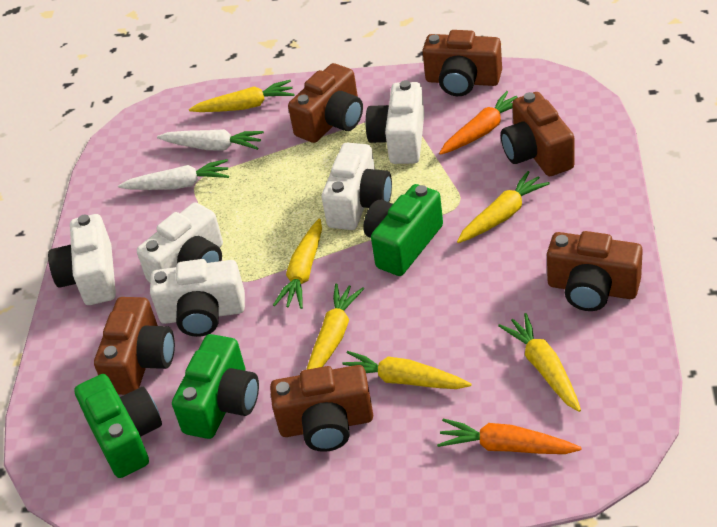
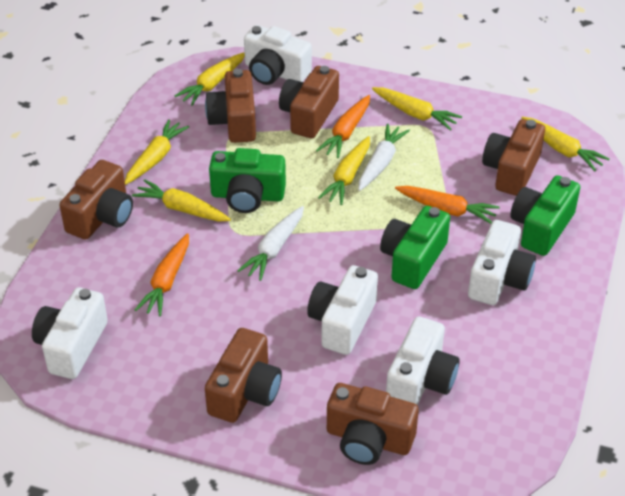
orange carrot: 2 -> 3

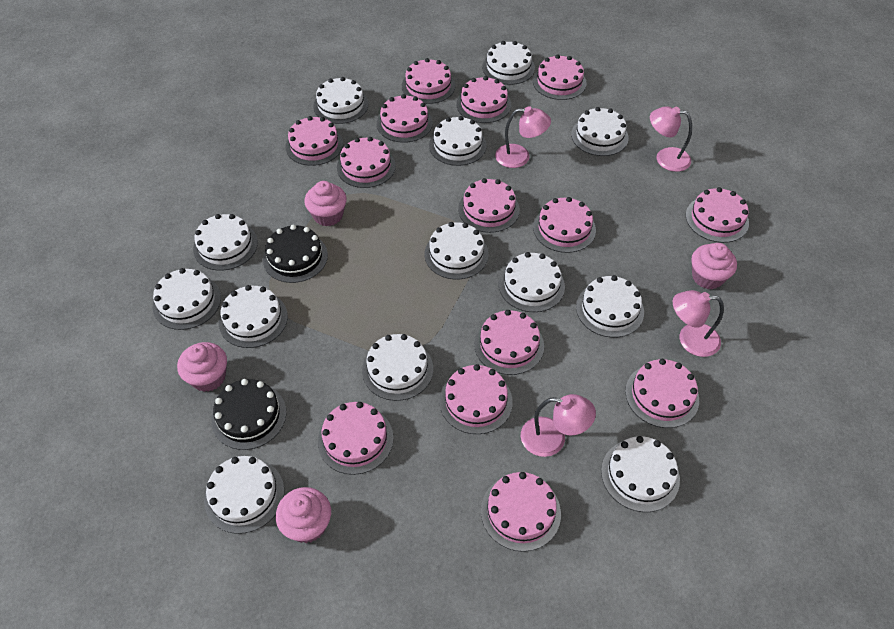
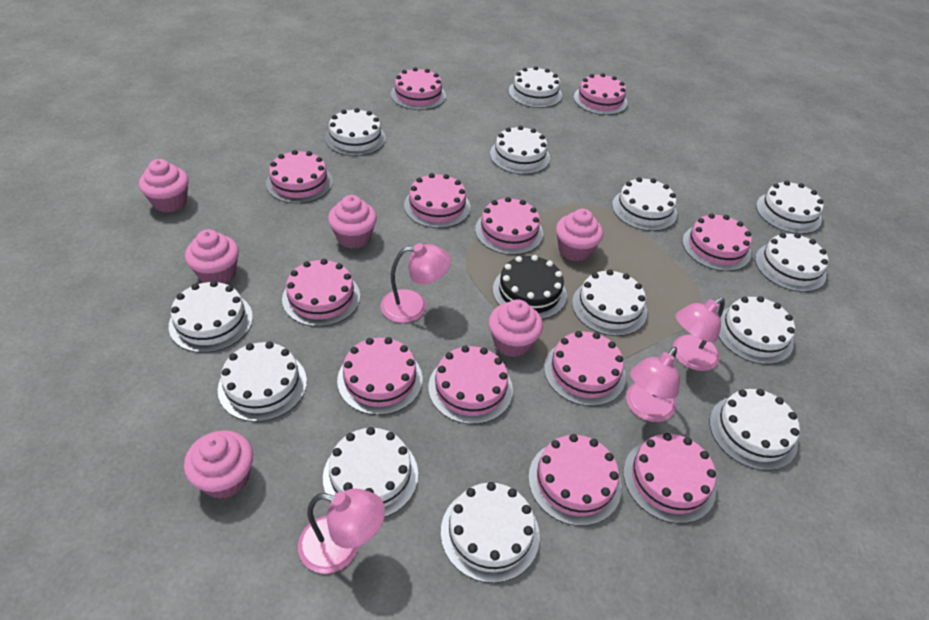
black cake: 2 -> 1
pink cake: 14 -> 12
pink cupcake: 4 -> 6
______________________________
Set down the material above as is, without any pictures.

orange carrot: 2 -> 3

black cake: 2 -> 1
pink cake: 14 -> 12
pink cupcake: 4 -> 6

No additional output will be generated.